▶ [THE DATA]:
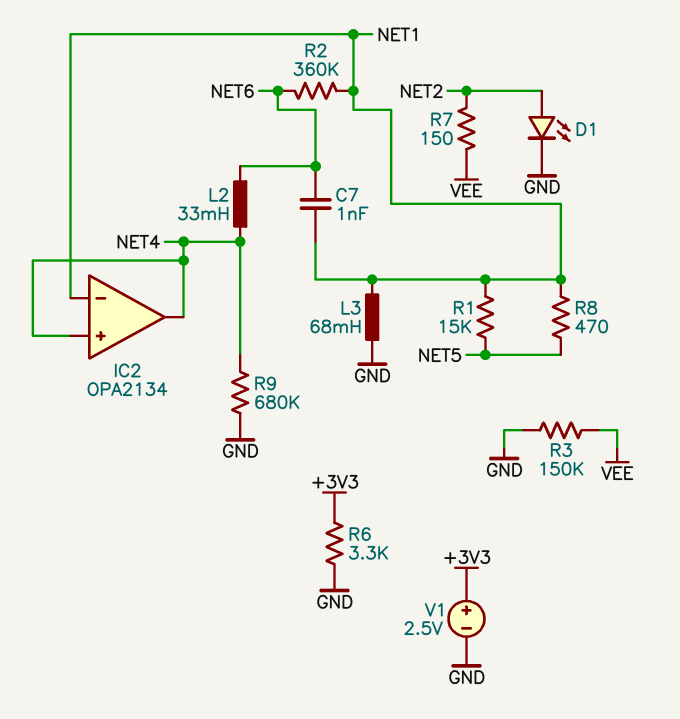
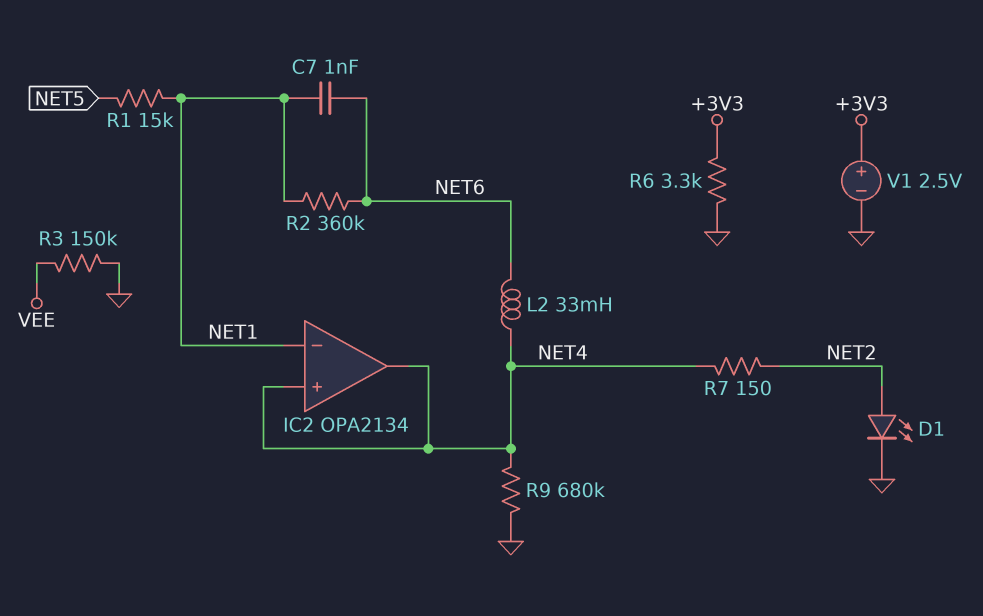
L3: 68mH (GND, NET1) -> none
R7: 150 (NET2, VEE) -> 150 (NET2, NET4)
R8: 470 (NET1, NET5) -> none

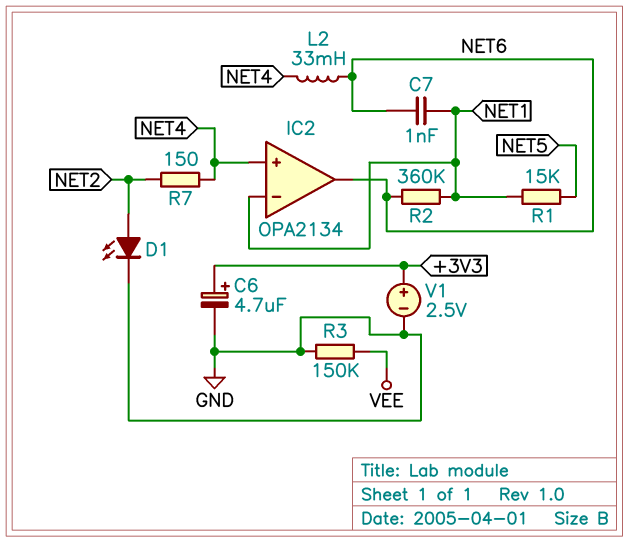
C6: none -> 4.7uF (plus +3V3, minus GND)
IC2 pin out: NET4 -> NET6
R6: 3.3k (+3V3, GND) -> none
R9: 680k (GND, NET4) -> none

▶ [ABOUT THIS EXERCISE]:
Copy verbatim the span that opens at the line with "R8: 470 (NET1, NET5) -> none" and closes at the final line of the listing. Do not carry over any pictures.

▶ [PROBLEM SOLUTION]:
R8: 470 (NET1, NET5) -> none

C6: none -> 4.7uF (plus +3V3, minus GND)
IC2 pin out: NET4 -> NET6
R6: 3.3k (+3V3, GND) -> none
R9: 680k (GND, NET4) -> none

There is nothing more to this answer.